__INFORMATION PROVIDED__:
- - -

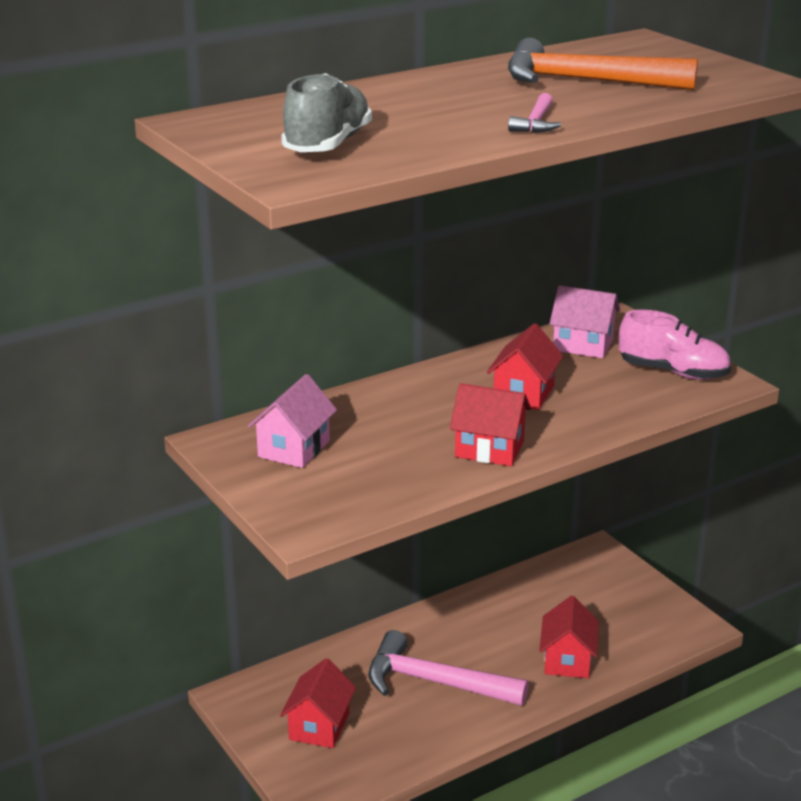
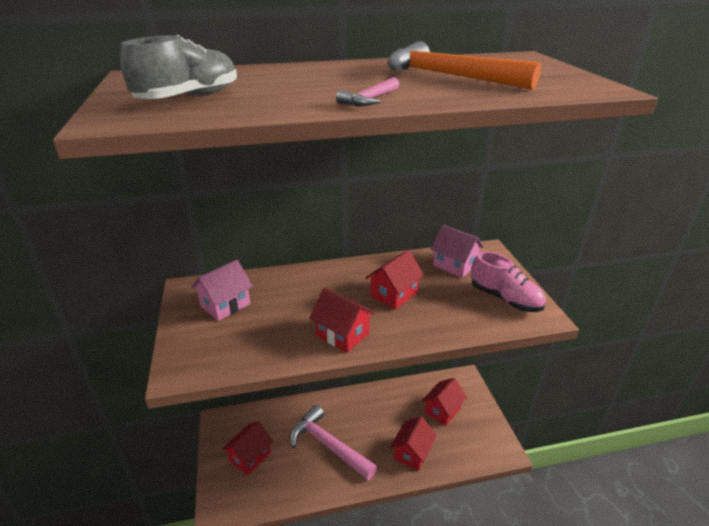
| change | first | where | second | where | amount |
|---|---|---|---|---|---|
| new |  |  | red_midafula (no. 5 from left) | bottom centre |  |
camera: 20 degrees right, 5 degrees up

- - -

__ACTIVITY__:
Your answer should be every line above, written out exactly, with no pictures.

__RESPONSE__:
| change | first | where | second | where | amount |
|---|---|---|---|---|---|
| new |  |  | red_midafula (no. 5 from left) | bottom centre |  |
camera: 20 degrees right, 5 degrees up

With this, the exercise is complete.